Please reproduce all of the lines below, word for word and in full.

######

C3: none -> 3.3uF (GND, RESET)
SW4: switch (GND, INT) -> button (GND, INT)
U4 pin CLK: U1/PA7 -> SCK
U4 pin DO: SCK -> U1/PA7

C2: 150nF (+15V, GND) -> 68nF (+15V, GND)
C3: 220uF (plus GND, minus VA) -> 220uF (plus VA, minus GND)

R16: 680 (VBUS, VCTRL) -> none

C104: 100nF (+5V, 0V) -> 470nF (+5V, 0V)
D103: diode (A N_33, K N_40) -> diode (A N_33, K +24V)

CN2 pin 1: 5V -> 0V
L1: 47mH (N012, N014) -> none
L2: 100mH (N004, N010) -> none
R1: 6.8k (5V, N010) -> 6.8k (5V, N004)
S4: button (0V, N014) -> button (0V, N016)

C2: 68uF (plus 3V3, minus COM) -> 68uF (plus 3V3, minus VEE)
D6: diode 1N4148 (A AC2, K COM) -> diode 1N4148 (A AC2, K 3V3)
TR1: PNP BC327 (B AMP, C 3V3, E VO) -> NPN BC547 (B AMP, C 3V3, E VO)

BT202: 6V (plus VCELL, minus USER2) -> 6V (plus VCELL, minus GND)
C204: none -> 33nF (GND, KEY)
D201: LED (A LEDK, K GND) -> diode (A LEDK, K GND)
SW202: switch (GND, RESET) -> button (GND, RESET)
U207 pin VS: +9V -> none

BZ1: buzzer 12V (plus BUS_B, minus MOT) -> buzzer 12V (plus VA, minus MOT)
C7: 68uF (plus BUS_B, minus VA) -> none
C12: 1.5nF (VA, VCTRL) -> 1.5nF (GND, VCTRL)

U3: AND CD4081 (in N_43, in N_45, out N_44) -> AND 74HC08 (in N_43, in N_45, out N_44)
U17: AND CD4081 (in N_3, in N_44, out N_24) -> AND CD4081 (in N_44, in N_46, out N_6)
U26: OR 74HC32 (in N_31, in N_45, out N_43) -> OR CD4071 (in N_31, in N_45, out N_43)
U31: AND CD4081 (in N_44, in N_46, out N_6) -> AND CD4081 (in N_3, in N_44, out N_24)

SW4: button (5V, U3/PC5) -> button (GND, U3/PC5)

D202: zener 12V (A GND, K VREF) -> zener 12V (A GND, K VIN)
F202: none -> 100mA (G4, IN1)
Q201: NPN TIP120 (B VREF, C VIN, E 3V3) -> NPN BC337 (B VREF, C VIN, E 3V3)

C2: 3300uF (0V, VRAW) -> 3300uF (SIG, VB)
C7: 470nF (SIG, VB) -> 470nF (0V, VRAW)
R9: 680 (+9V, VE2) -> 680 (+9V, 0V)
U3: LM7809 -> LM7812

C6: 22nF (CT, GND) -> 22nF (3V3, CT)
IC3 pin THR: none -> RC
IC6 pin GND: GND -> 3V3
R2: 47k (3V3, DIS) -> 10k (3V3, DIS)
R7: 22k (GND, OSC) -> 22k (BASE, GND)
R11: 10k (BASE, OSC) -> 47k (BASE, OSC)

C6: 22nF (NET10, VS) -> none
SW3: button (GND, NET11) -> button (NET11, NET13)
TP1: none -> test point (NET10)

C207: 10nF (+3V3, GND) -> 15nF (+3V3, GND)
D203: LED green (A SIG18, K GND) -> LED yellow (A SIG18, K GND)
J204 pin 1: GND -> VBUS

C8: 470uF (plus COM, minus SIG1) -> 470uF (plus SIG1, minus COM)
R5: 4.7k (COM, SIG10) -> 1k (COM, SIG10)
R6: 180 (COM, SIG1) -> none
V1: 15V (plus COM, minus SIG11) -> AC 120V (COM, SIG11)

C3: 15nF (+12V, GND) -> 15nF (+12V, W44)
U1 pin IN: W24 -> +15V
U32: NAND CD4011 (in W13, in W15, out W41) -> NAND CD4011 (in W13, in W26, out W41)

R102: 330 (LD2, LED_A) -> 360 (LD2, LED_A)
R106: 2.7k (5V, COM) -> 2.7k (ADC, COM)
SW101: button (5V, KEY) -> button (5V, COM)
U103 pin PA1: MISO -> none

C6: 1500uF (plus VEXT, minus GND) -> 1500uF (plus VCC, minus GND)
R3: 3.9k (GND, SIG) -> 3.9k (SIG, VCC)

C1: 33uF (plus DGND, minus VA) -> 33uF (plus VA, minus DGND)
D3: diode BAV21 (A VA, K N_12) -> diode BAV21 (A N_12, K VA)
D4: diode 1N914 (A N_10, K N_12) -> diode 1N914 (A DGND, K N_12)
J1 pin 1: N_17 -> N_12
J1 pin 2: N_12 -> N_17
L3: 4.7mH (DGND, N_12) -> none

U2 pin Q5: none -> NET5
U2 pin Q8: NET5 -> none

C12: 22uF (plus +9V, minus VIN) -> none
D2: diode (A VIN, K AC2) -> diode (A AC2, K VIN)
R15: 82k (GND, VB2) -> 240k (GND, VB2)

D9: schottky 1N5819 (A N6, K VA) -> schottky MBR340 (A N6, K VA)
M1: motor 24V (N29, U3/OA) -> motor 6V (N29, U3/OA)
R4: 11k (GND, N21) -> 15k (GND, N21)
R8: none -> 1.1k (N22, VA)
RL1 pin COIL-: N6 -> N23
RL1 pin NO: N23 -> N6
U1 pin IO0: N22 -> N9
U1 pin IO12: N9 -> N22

######

* _Answer space_:
C3: none -> 3.3uF (GND, RESET)
SW4: switch (GND, INT) -> button (GND, INT)
U4 pin CLK: U1/PA7 -> SCK
U4 pin DO: SCK -> U1/PA7

C2: 150nF (+15V, GND) -> 68nF (+15V, GND)
C3: 220uF (plus GND, minus VA) -> 220uF (plus VA, minus GND)

R16: 680 (VBUS, VCTRL) -> none

C104: 100nF (+5V, 0V) -> 470nF (+5V, 0V)
D103: diode (A N_33, K N_40) -> diode (A N_33, K +24V)

CN2 pin 1: 5V -> 0V
L1: 47mH (N012, N014) -> none
L2: 100mH (N004, N010) -> none
R1: 6.8k (5V, N010) -> 6.8k (5V, N004)
S4: button (0V, N014) -> button (0V, N016)

C2: 68uF (plus 3V3, minus COM) -> 68uF (plus 3V3, minus VEE)
D6: diode 1N4148 (A AC2, K COM) -> diode 1N4148 (A AC2, K 3V3)
TR1: PNP BC327 (B AMP, C 3V3, E VO) -> NPN BC547 (B AMP, C 3V3, E VO)

BT202: 6V (plus VCELL, minus USER2) -> 6V (plus VCELL, minus GND)
C204: none -> 33nF (GND, KEY)
D201: LED (A LEDK, K GND) -> diode (A LEDK, K GND)
SW202: switch (GND, RESET) -> button (GND, RESET)
U207 pin VS: +9V -> none

BZ1: buzzer 12V (plus BUS_B, minus MOT) -> buzzer 12V (plus VA, minus MOT)
C7: 68uF (plus BUS_B, minus VA) -> none
C12: 1.5nF (VA, VCTRL) -> 1.5nF (GND, VCTRL)

U3: AND CD4081 (in N_43, in N_45, out N_44) -> AND 74HC08 (in N_43, in N_45, out N_44)
U17: AND CD4081 (in N_3, in N_44, out N_24) -> AND CD4081 (in N_44, in N_46, out N_6)
U26: OR 74HC32 (in N_31, in N_45, out N_43) -> OR CD4071 (in N_31, in N_45, out N_43)
U31: AND CD4081 (in N_44, in N_46, out N_6) -> AND CD4081 (in N_3, in N_44, out N_24)

SW4: button (5V, U3/PC5) -> button (GND, U3/PC5)

D202: zener 12V (A GND, K VREF) -> zener 12V (A GND, K VIN)
F202: none -> 100mA (G4, IN1)
Q201: NPN TIP120 (B VREF, C VIN, E 3V3) -> NPN BC337 (B VREF, C VIN, E 3V3)

C2: 3300uF (0V, VRAW) -> 3300uF (SIG, VB)
C7: 470nF (SIG, VB) -> 470nF (0V, VRAW)
R9: 680 (+9V, VE2) -> 680 (+9V, 0V)
U3: LM7809 -> LM7812

C6: 22nF (CT, GND) -> 22nF (3V3, CT)
IC3 pin THR: none -> RC
IC6 pin GND: GND -> 3V3
R2: 47k (3V3, DIS) -> 10k (3V3, DIS)
R7: 22k (GND, OSC) -> 22k (BASE, GND)
R11: 10k (BASE, OSC) -> 47k (BASE, OSC)

C6: 22nF (NET10, VS) -> none
SW3: button (GND, NET11) -> button (NET11, NET13)
TP1: none -> test point (NET10)

C207: 10nF (+3V3, GND) -> 15nF (+3V3, GND)
D203: LED green (A SIG18, K GND) -> LED yellow (A SIG18, K GND)
J204 pin 1: GND -> VBUS

C8: 470uF (plus COM, minus SIG1) -> 470uF (plus SIG1, minus COM)
R5: 4.7k (COM, SIG10) -> 1k (COM, SIG10)
R6: 180 (COM, SIG1) -> none
V1: 15V (plus COM, minus SIG11) -> AC 120V (COM, SIG11)

C3: 15nF (+12V, GND) -> 15nF (+12V, W44)
U1 pin IN: W24 -> +15V
U32: NAND CD4011 (in W13, in W15, out W41) -> NAND CD4011 (in W13, in W26, out W41)

R102: 330 (LD2, LED_A) -> 360 (LD2, LED_A)
R106: 2.7k (5V, COM) -> 2.7k (ADC, COM)
SW101: button (5V, KEY) -> button (5V, COM)
U103 pin PA1: MISO -> none

C6: 1500uF (plus VEXT, minus GND) -> 1500uF (plus VCC, minus GND)
R3: 3.9k (GND, SIG) -> 3.9k (SIG, VCC)

C1: 33uF (plus DGND, minus VA) -> 33uF (plus VA, minus DGND)
D3: diode BAV21 (A VA, K N_12) -> diode BAV21 (A N_12, K VA)
D4: diode 1N914 (A N_10, K N_12) -> diode 1N914 (A DGND, K N_12)
J1 pin 1: N_17 -> N_12
J1 pin 2: N_12 -> N_17
L3: 4.7mH (DGND, N_12) -> none

U2 pin Q5: none -> NET5
U2 pin Q8: NET5 -> none

C12: 22uF (plus +9V, minus VIN) -> none
D2: diode (A VIN, K AC2) -> diode (A AC2, K VIN)
R15: 82k (GND, VB2) -> 240k (GND, VB2)

D9: schottky 1N5819 (A N6, K VA) -> schottky MBR340 (A N6, K VA)
M1: motor 24V (N29, U3/OA) -> motor 6V (N29, U3/OA)
R4: 11k (GND, N21) -> 15k (GND, N21)
R8: none -> 1.1k (N22, VA)
RL1 pin COIL-: N6 -> N23
RL1 pin NO: N23 -> N6
U1 pin IO0: N22 -> N9
U1 pin IO12: N9 -> N22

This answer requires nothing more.